| Exercise data |
******************************

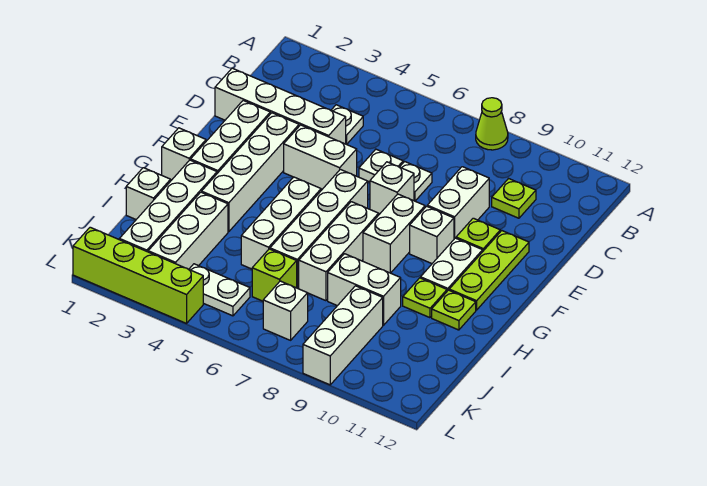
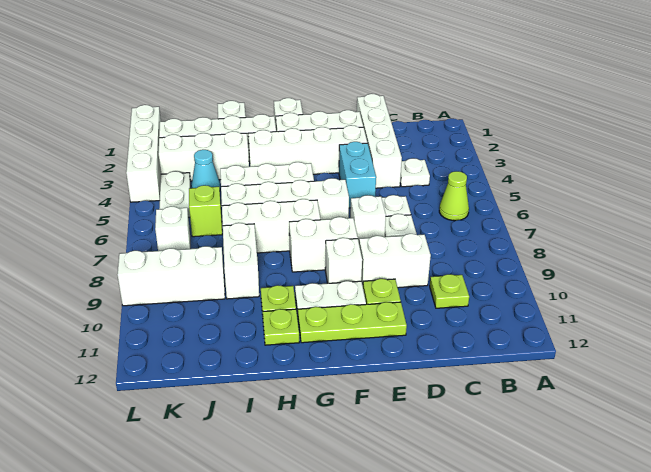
lime cone A8 level 1 -> lime cone B6 level 1
white brick E4:E5 level 1 -> cyan brick E4:E5 level 1
none -> cyan cone J4 level 1
lime brick L1:L4 level 1 -> white brick L1:L4 level 1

******************************

| Problem statement |
What is needed is an exact copy of the data, with the pictures removed.

| Exercise response |
lime cone A8 level 1 -> lime cone B6 level 1
white brick E4:E5 level 1 -> cyan brick E4:E5 level 1
none -> cyan cone J4 level 1
lime brick L1:L4 level 1 -> white brick L1:L4 level 1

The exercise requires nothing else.